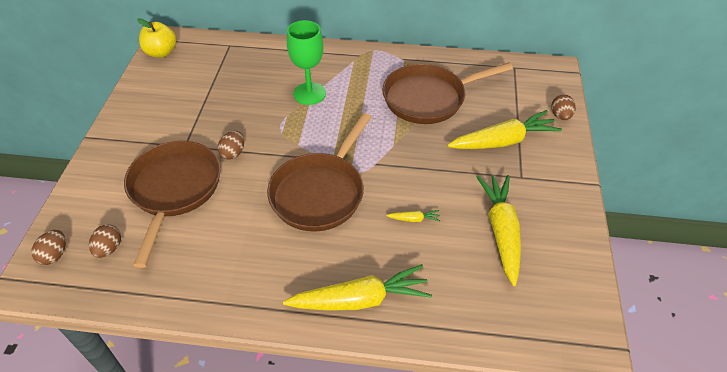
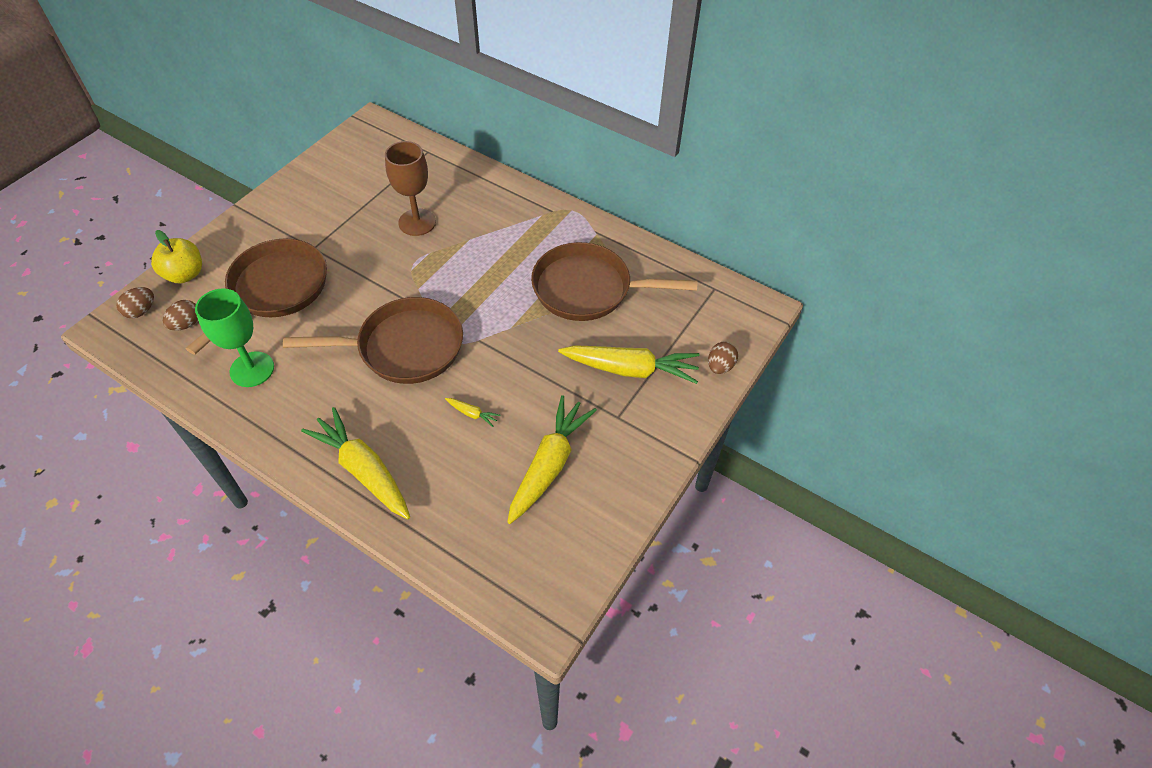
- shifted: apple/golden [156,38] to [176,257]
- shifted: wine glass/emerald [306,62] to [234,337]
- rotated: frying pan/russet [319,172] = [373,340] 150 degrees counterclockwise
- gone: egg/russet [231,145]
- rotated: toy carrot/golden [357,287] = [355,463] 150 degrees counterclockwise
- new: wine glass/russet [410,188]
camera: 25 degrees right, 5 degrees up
....................
WHAT YOU WILL DO:
Omitting the pictures, write out the material above exactly as it stands.

RESULT FOR THIS EXERCISE:
- shifted: apple/golden [156,38] to [176,257]
- shifted: wine glass/emerald [306,62] to [234,337]
- rotated: frying pan/russet [319,172] = [373,340] 150 degrees counterclockwise
- gone: egg/russet [231,145]
- rotated: toy carrot/golden [357,287] = [355,463] 150 degrees counterclockwise
- new: wine glass/russet [410,188]
camera: 25 degrees right, 5 degrees up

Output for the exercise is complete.